━━━━━ Extracted entries ━━━━━
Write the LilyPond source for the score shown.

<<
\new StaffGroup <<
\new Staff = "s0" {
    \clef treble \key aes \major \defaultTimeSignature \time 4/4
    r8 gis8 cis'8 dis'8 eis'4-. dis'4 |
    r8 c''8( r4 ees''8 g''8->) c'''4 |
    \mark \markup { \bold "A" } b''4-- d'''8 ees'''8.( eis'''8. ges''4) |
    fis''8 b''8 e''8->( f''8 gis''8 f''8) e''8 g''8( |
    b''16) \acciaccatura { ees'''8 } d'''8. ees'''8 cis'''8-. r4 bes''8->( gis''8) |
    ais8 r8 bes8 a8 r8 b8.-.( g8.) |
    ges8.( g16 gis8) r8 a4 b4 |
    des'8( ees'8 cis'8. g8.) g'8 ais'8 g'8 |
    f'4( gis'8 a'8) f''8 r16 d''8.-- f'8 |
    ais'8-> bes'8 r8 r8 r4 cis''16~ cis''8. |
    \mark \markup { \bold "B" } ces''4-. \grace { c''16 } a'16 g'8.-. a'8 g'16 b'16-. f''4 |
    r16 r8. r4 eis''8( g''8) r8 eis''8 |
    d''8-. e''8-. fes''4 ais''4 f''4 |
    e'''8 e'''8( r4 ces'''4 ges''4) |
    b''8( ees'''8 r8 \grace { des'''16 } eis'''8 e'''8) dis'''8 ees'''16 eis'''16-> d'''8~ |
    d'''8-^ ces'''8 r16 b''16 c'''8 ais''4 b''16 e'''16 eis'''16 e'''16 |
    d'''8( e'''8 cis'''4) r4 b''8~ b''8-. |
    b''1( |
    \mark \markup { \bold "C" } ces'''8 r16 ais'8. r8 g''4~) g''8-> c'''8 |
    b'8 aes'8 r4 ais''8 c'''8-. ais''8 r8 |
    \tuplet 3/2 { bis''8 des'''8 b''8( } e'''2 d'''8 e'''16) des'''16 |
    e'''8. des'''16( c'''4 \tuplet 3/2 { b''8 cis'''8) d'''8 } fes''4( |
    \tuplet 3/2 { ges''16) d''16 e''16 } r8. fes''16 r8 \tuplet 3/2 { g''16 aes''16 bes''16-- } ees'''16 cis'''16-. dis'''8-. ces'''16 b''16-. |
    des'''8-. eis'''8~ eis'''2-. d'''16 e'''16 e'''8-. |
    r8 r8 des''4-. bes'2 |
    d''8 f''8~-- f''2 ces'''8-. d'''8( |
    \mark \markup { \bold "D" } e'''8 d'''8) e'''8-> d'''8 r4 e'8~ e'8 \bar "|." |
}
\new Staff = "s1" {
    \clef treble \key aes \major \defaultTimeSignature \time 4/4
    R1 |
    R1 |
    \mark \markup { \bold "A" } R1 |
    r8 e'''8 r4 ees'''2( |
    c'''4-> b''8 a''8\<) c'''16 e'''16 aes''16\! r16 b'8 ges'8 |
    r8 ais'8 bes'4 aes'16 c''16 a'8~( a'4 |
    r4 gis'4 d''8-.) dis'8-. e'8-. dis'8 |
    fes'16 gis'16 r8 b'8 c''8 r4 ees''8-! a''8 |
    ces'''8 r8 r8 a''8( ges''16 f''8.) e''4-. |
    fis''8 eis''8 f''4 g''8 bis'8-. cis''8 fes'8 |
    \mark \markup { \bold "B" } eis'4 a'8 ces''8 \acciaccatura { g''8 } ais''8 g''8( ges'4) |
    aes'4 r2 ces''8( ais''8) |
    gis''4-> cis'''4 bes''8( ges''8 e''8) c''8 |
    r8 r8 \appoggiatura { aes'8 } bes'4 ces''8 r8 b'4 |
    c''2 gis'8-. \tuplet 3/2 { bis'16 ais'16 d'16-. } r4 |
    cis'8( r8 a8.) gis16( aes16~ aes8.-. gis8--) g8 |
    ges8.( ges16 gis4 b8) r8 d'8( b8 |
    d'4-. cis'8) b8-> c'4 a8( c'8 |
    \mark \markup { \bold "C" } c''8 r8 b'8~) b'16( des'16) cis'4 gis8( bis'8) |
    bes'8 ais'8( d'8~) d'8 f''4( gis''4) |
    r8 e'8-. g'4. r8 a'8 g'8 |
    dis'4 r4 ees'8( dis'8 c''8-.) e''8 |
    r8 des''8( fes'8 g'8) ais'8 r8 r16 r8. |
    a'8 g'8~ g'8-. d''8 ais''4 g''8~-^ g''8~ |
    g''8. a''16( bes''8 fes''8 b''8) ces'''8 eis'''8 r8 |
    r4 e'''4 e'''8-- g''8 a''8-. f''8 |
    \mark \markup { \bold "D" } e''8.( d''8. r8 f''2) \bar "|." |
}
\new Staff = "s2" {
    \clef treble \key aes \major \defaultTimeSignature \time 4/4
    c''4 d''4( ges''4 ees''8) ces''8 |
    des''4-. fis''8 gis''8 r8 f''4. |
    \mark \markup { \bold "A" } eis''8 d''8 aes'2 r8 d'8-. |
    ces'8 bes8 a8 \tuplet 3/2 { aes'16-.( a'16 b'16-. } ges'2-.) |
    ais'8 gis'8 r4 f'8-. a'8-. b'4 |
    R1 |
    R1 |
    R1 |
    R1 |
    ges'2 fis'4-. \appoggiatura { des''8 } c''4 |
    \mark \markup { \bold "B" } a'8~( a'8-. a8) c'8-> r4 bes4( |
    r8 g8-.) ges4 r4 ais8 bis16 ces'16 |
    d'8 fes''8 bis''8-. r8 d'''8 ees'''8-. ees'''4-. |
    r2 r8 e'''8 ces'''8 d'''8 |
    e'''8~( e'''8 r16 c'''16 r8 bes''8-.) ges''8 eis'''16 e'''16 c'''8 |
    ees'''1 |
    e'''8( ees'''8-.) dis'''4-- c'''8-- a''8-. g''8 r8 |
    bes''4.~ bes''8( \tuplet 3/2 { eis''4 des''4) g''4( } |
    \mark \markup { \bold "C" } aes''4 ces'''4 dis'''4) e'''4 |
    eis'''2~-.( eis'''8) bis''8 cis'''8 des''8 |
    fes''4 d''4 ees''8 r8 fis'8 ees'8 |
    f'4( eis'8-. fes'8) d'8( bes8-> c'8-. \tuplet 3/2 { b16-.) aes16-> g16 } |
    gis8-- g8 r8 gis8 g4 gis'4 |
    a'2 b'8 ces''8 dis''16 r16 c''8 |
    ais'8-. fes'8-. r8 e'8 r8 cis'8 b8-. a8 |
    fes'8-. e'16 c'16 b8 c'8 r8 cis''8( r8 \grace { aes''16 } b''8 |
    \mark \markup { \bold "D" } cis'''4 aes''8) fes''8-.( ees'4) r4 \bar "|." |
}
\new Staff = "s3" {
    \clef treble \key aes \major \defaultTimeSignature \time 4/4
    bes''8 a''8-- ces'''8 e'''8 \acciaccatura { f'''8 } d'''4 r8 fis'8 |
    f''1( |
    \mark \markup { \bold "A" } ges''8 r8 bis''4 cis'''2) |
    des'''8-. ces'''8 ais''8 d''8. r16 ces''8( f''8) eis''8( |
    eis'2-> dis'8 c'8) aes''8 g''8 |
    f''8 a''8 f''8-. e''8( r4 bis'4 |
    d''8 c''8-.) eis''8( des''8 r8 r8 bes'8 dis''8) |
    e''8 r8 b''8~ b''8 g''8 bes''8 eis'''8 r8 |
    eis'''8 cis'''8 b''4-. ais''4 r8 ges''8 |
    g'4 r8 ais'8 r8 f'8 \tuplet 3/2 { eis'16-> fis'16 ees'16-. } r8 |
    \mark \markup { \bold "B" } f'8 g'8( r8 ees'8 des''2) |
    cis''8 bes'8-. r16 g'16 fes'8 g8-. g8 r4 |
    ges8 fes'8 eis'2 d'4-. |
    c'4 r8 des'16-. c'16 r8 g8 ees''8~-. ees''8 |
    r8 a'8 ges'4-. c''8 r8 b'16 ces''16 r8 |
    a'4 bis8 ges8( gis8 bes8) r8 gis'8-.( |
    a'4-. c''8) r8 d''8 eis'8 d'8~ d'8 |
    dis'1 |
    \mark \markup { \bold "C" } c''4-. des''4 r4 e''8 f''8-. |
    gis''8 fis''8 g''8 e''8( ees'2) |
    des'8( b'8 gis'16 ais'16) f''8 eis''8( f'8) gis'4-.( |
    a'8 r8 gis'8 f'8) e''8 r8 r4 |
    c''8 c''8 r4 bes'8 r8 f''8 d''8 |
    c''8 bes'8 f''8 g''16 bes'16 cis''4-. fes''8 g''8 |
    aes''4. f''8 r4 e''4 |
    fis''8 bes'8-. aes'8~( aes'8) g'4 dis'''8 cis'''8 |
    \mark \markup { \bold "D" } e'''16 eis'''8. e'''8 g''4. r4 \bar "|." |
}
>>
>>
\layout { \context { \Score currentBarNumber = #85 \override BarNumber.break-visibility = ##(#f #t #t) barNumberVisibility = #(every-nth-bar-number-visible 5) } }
━━━━━
** Set problem **
Gather every line of the entries above that contains the string "acciaccatura", matching case exactly.

** Exercise solution **
    b''16) \acciaccatura { ees'''8 } d'''8. ees'''8 cis'''8-. r4 bes''8->( gis''8) |
    \mark \markup { \bold "B" } eis'4 a'8 ces''8 \acciaccatura { g''8 } ais''8 g''8( ges'4) |
    bes''8 a''8-- ces'''8 e'''8 \acciaccatura { f'''8 } d'''4 r8 fis'8 |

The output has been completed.